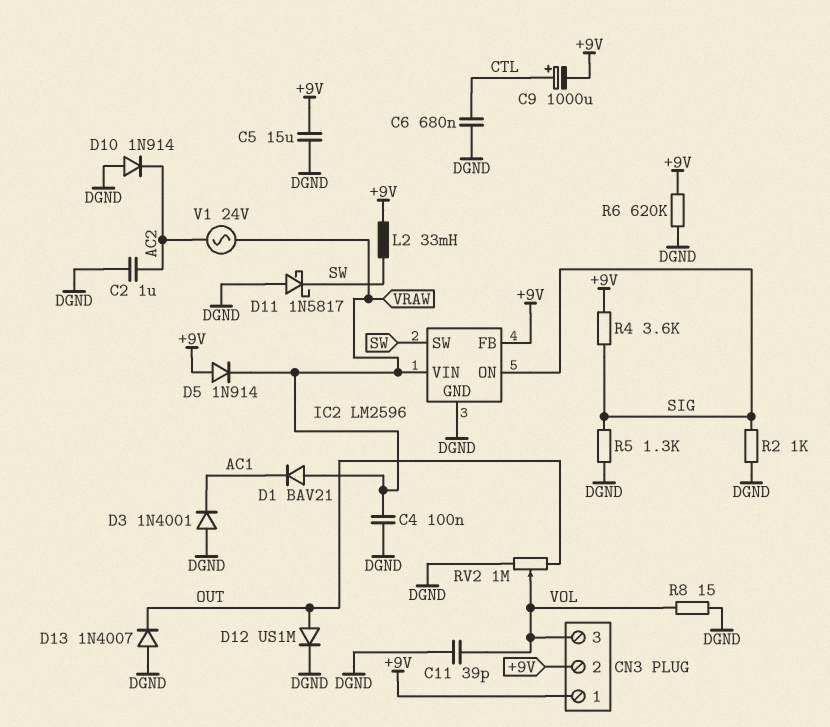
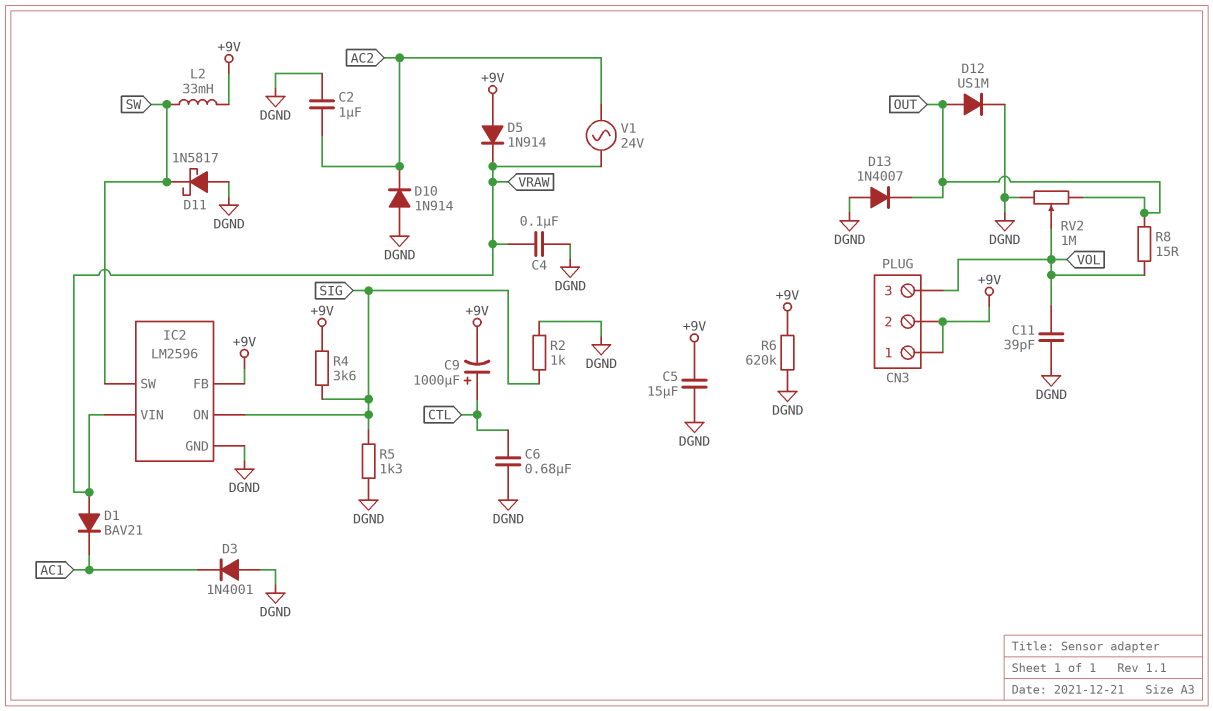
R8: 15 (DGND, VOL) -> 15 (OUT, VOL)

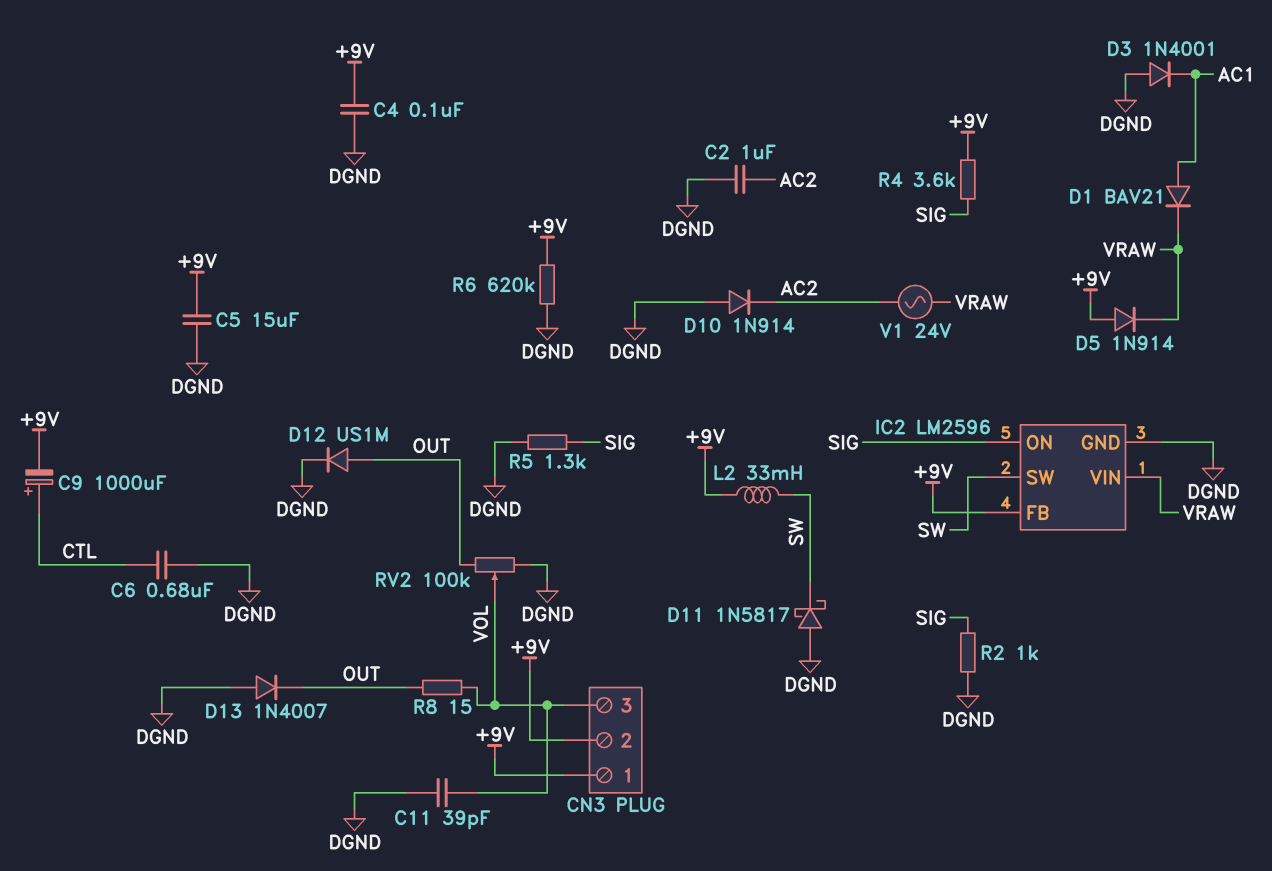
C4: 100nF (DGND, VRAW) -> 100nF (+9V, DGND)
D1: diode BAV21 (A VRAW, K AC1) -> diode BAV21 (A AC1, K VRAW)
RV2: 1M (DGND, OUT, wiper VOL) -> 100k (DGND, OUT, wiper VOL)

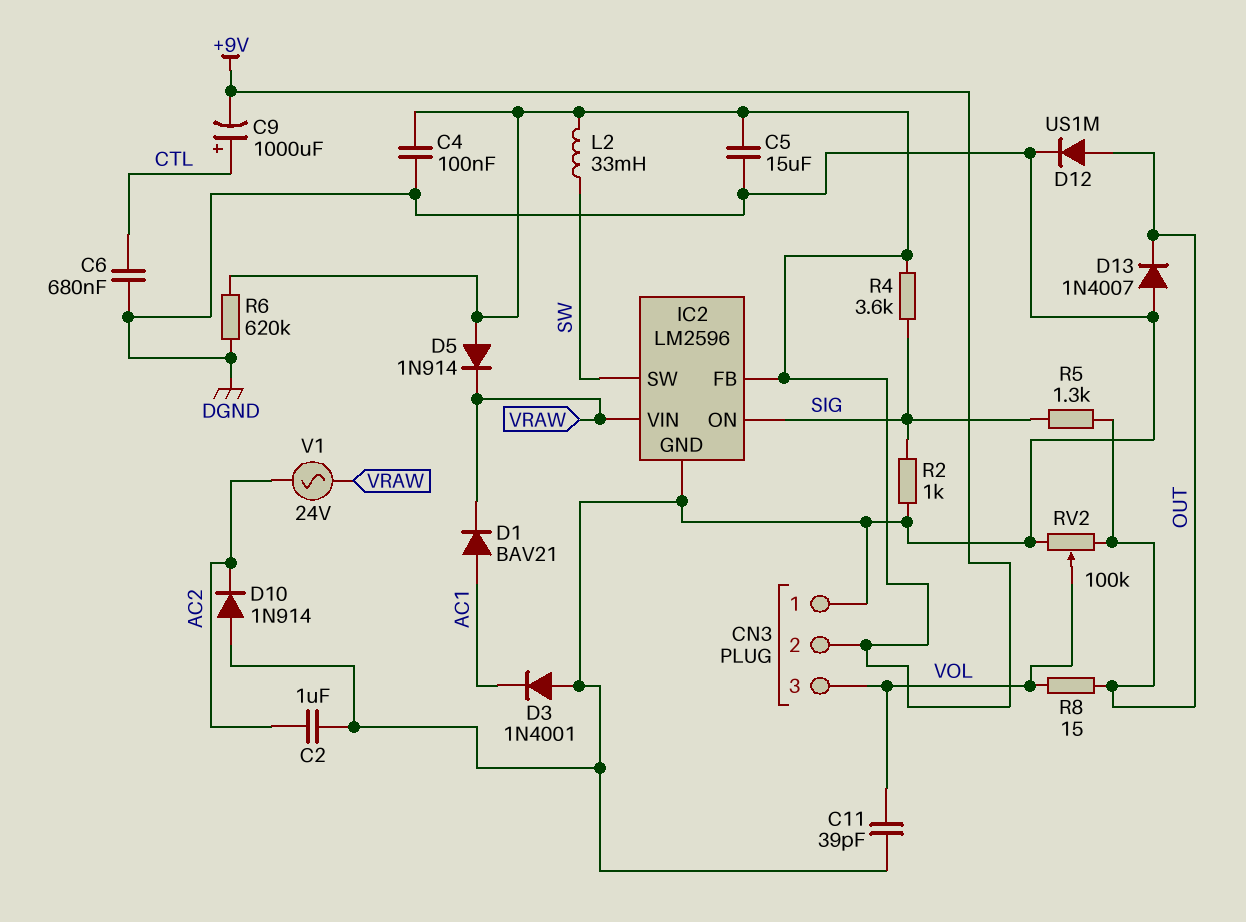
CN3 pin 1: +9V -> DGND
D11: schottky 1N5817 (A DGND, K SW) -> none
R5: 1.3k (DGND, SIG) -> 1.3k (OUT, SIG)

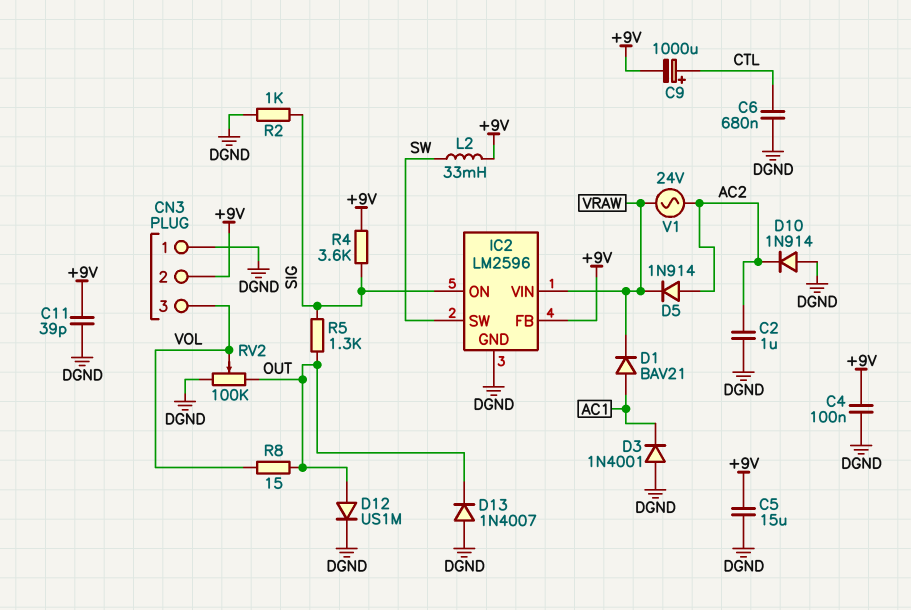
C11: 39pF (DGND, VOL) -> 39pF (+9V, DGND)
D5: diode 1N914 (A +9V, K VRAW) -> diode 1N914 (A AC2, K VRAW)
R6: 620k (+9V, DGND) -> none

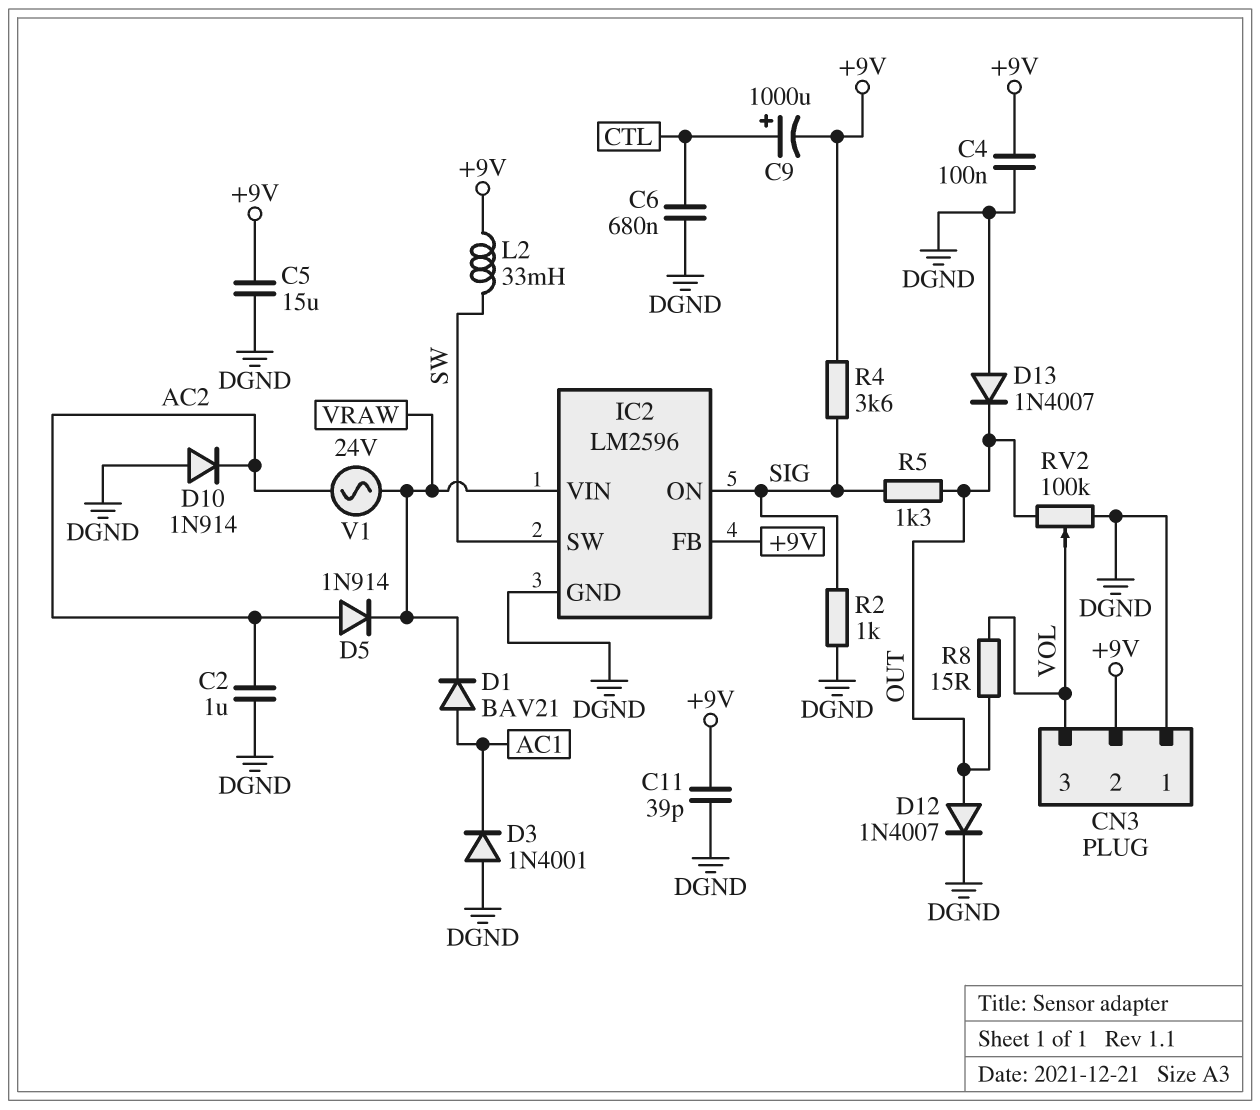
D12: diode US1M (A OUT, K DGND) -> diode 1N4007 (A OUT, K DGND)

--------------------------------

◆ WHAT IS EXPECTED: Copy exactly, and copy nothing else: the lines from the one containing "C11: 39pF (DGND, VOL) -> 39pF (+9V, DGND)" through the end of the data, both ends included, with pictures left out.

◆ TASK OUTPUT:
C11: 39pF (DGND, VOL) -> 39pF (+9V, DGND)
D5: diode 1N914 (A +9V, K VRAW) -> diode 1N914 (A AC2, K VRAW)
R6: 620k (+9V, DGND) -> none

D12: diode US1M (A OUT, K DGND) -> diode 1N4007 (A OUT, K DGND)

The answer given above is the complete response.